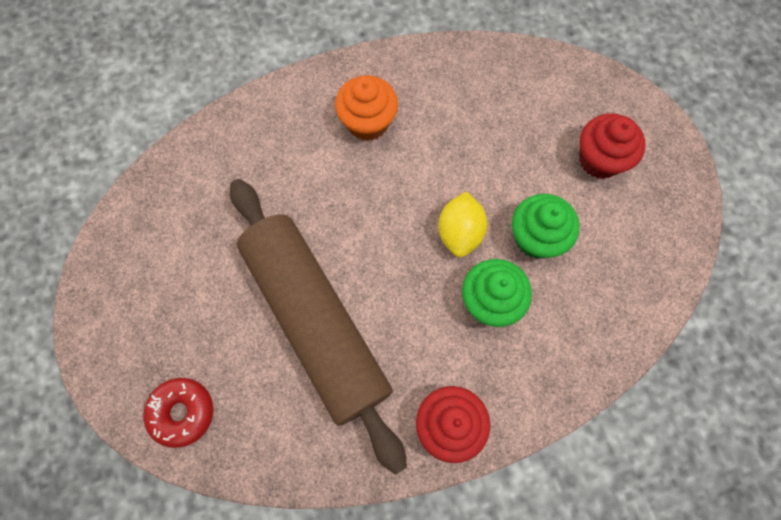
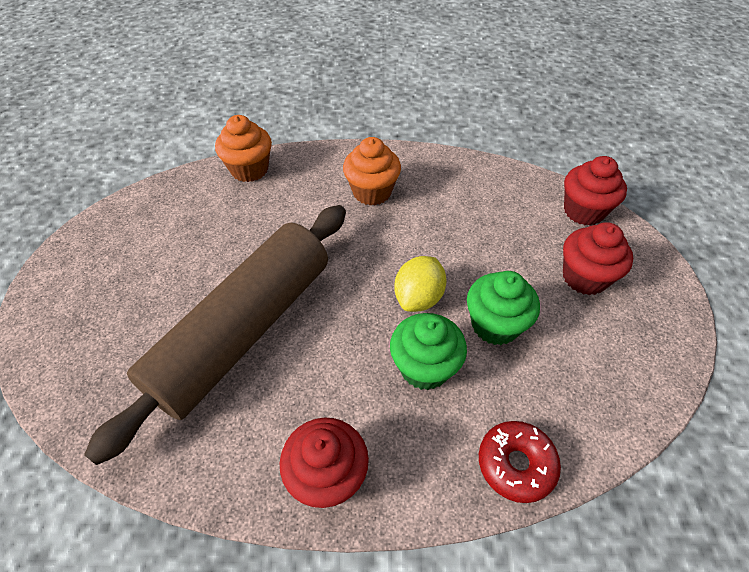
camera: 20 degrees right, 20 degrees down
(182, 412) = (77, 367): red donut -> red donut (516, 464)
(225, 134) = (249, 169): none -> orange cupcake
(316, 322) = (244, 330): brown rolling pin -> brown rolling pin turned 45 degrees clockwise
(580, 81) = (583, 211): none -> red cupcake

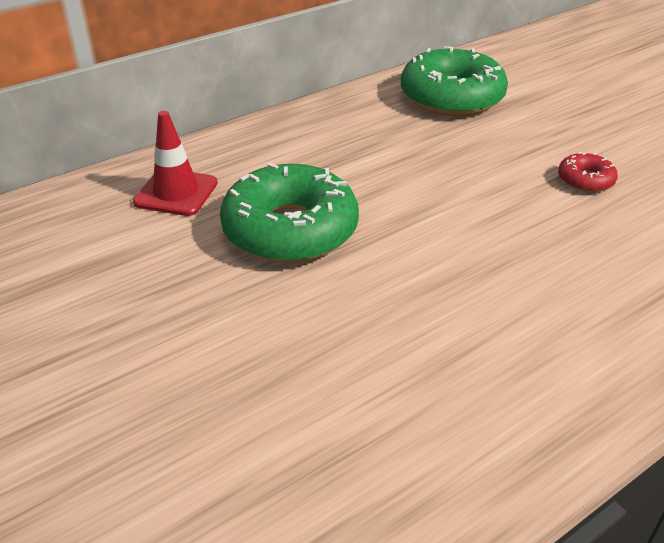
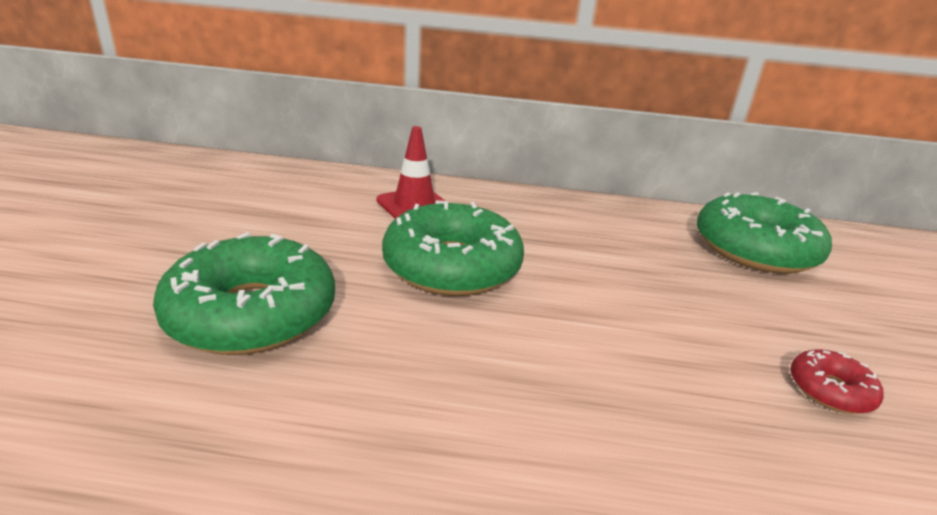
camera: 40 degrees right, 10 degrees down
(211, 363) = (252, 313): none -> green donut

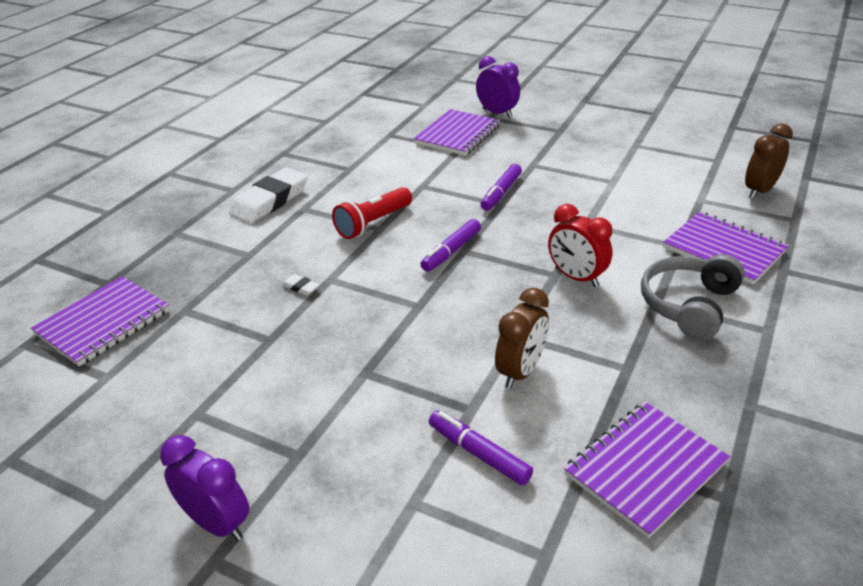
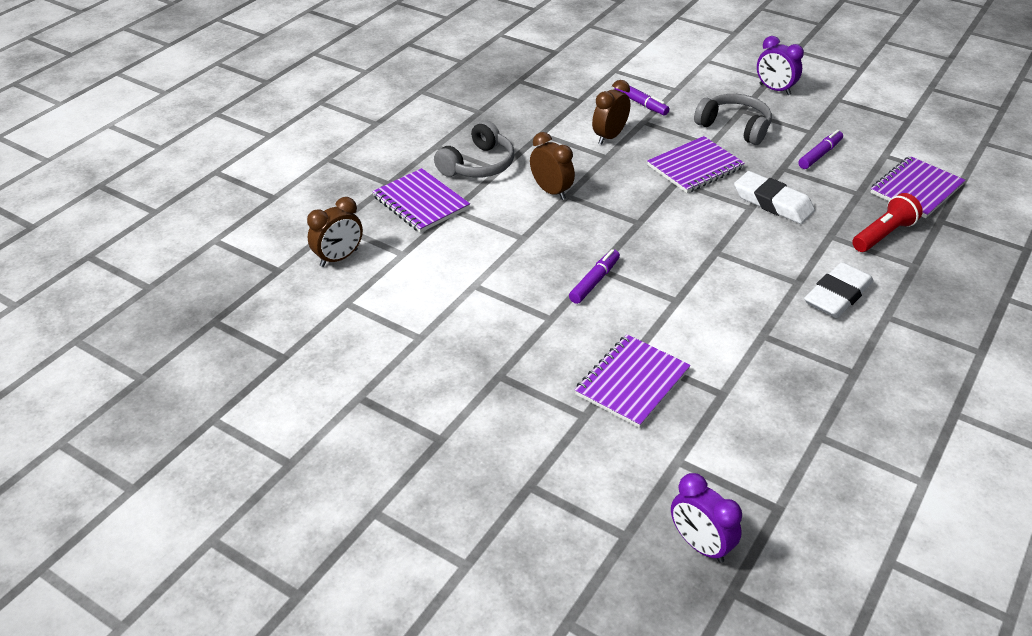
camera: 175 degrees left, 5 degrees up
(301, 287) = (772, 203): white eraser -> white eraser, size x2.46
(320, 412) = (734, 127): none -> grey headphones
(373, 223) = (723, 257): red flashlight -> red flashlight (883, 234)
(451, 251) = (649, 222): purple marker -> purple marker (820, 155)
(497, 113) = (572, 425): purple clock -> purple clock (700, 545)
(576, 277) = (551, 191): red clock -> brown clock
(645, 469) = (554, 92): purple notebook -> purple notebook (695, 167)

Problem details: Print the entries as they stand, first line through the line holding "(316, 322) = (244, 330): brown", with every picture removed.

Task response:
camera: 20 degrees right, 20 degrees down
(182, 412) = (77, 367): red donut -> red donut (516, 464)
(225, 134) = (249, 169): none -> orange cupcake
(316, 322) = (244, 330): brown rolling pin -> brown rolling pin turned 45 degrees clockwise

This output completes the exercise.